*Task description*: For each line in the data that includes "none", make a copy.

Structured diff data:
********

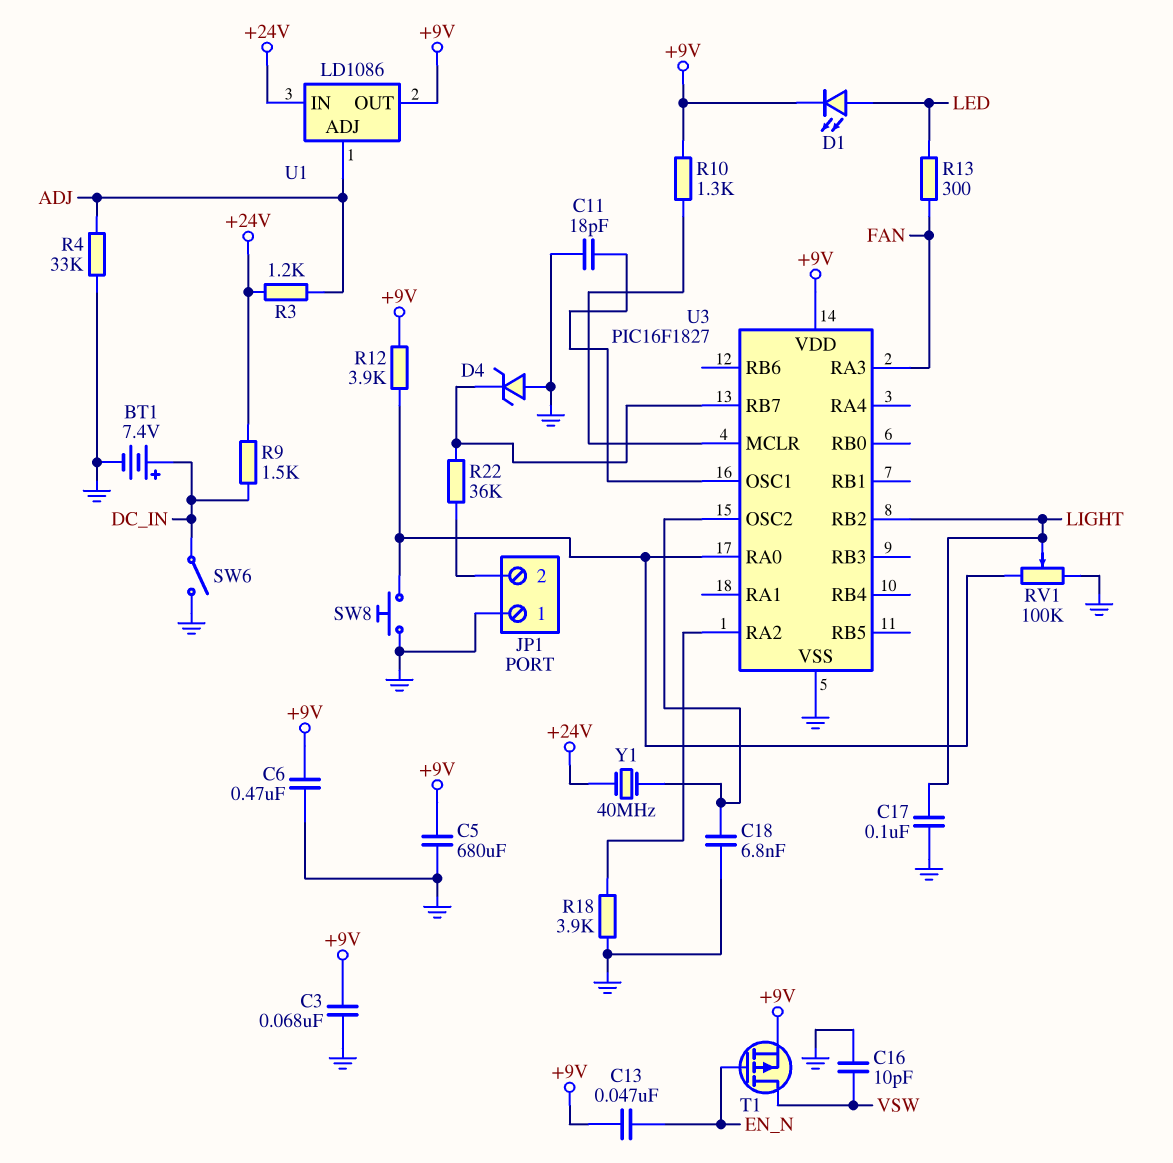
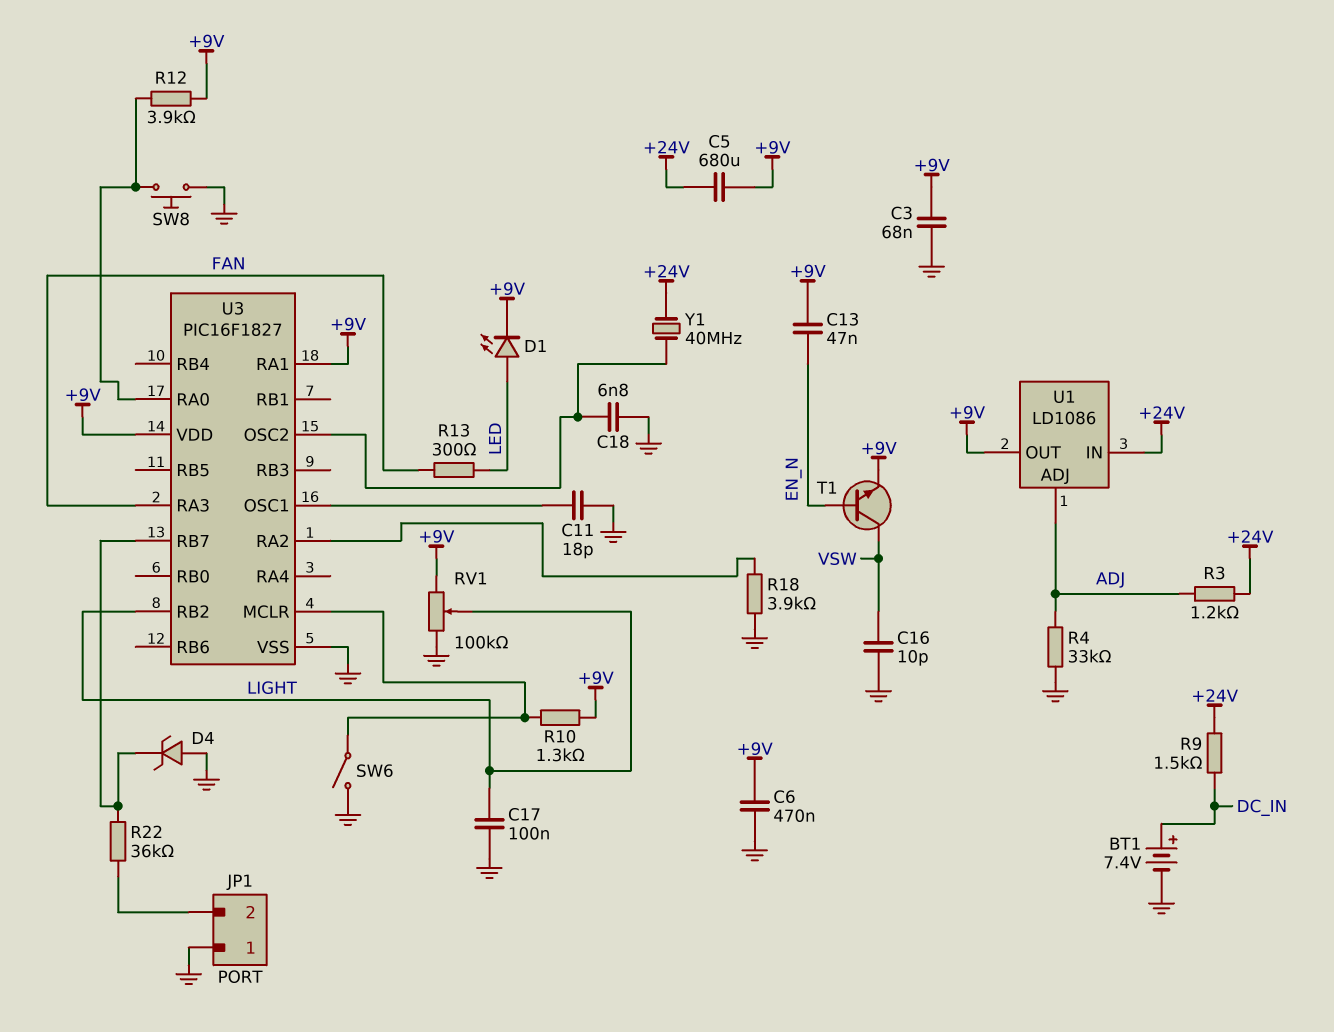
C5: 680uF (+9V, GND) -> 680uF (+9V, +24V)
RV1: 100k (GND, U3/RA0, wiper LIGHT) -> 100k (+9V, GND, wiper LIGHT)
SW6: switch (DC_IN, GND) -> switch (GND, U3/MCLR)
T1: PMOS (G EN_N, D VSW, S +9V) -> NPN (B EN_N, C VSW, E +9V)
U3 pin RA1: none -> +9V

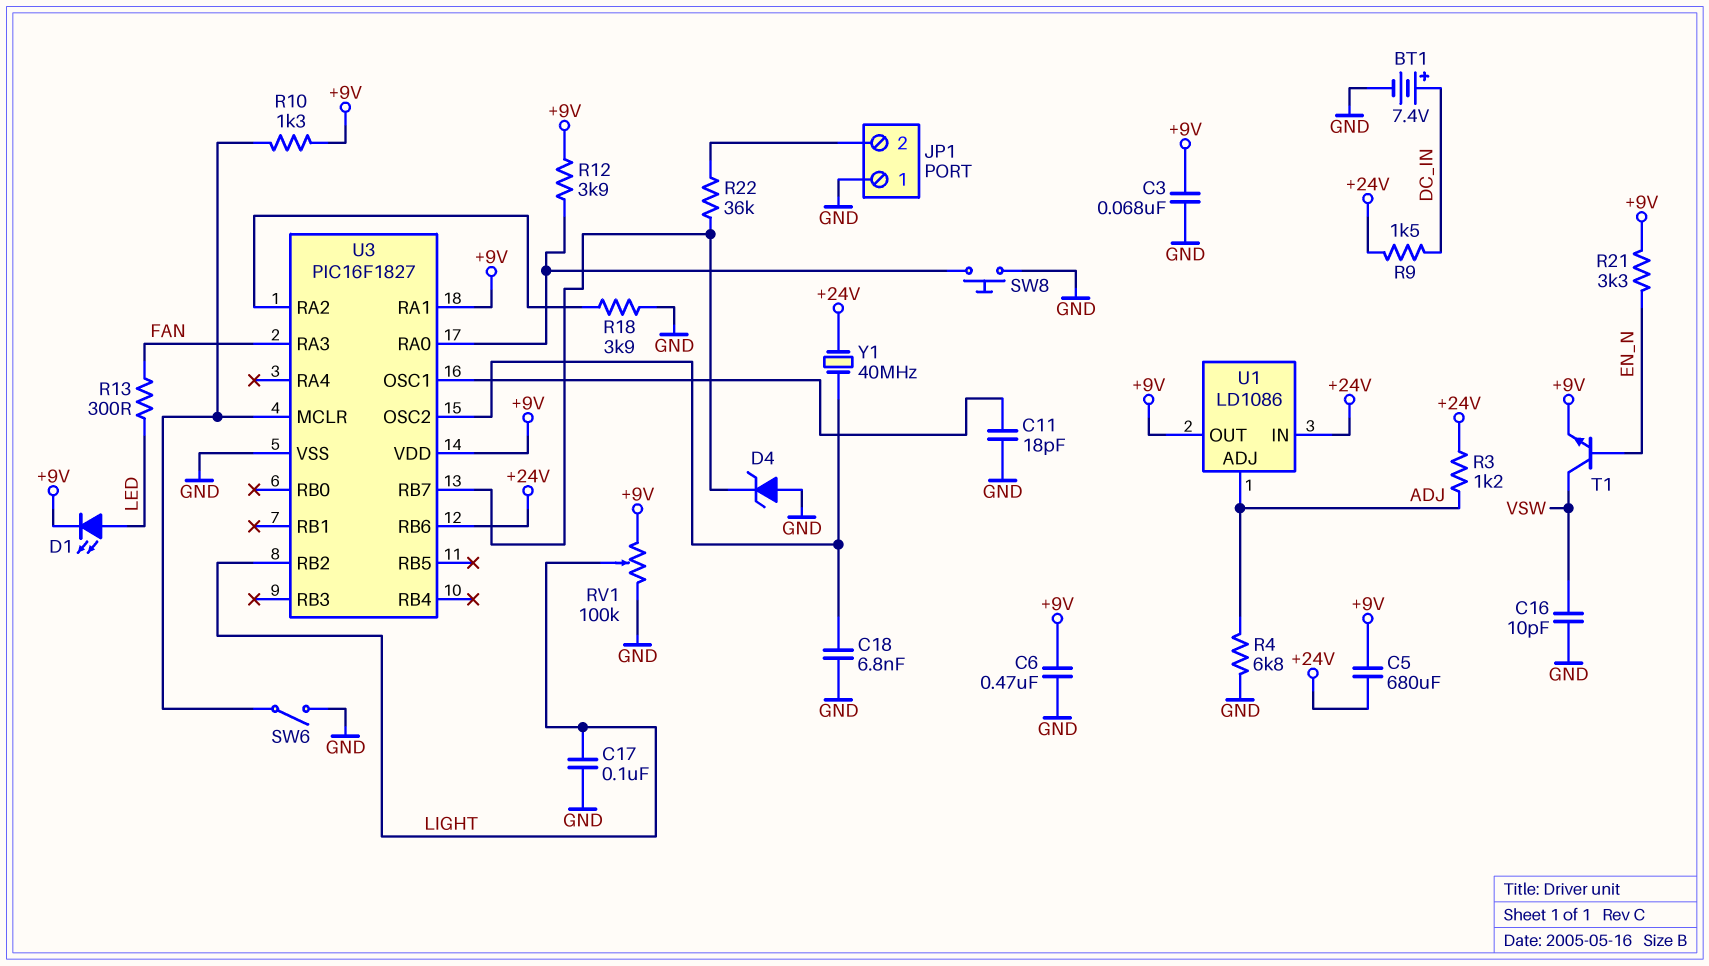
C13: 47nF (+9V, EN_N) -> none
R4: 33k (ADJ, GND) -> 6.8k (ADJ, GND)
R21: none -> 3.3k (+9V, EN_N)
U3 pin RB6: none -> +24V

********

*Answer to this exercise*:
U3 pin RA1: none -> +9V
C13: 47nF (+9V, EN_N) -> none
R21: none -> 3.3k (+9V, EN_N)
U3 pin RB6: none -> +24V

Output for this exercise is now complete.